### PROBLEM
With the pictures removed, write out the data below exactly.
[[ RECORDS FOR THIS TASK, beginning ]]
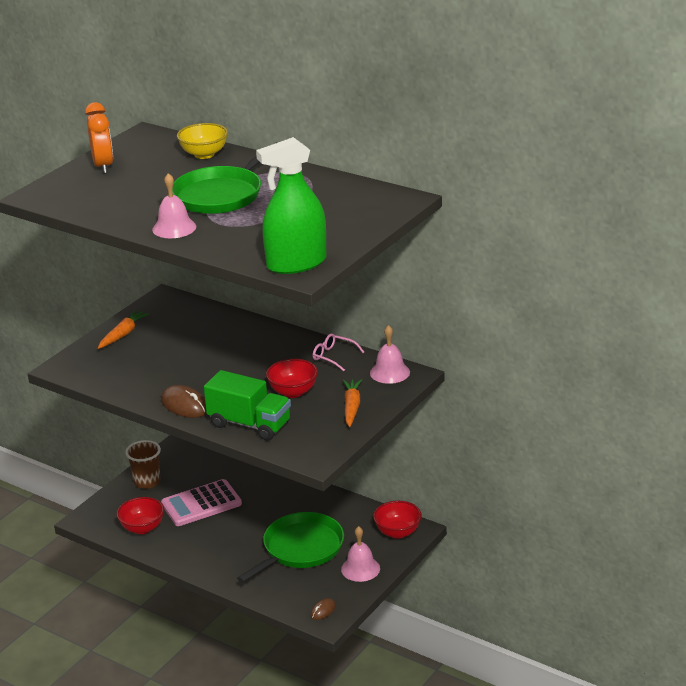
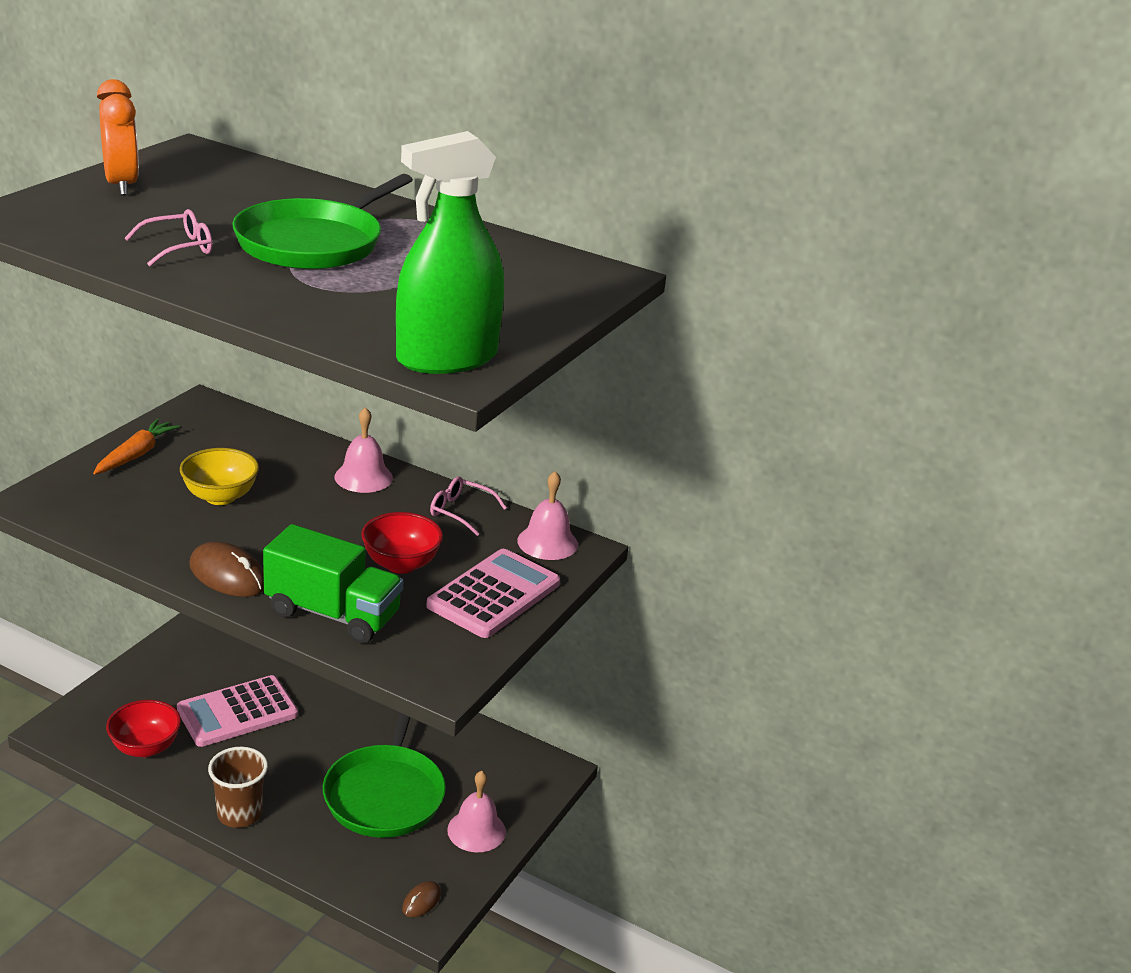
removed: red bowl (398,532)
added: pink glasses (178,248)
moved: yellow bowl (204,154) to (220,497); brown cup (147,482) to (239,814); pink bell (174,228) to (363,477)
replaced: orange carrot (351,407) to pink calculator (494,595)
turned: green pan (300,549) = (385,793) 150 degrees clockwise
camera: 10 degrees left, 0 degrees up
[[ RECORDS FOR THIS TASK, end ]]
### RESULT OF THIS EXERCISE
removed: red bowl (398,532)
added: pink glasses (178,248)
moved: yellow bowl (204,154) to (220,497); brown cup (147,482) to (239,814); pink bell (174,228) to (363,477)
replaced: orange carrot (351,407) to pink calculator (494,595)
turned: green pan (300,549) = (385,793) 150 degrees clockwise
camera: 10 degrees left, 0 degrees up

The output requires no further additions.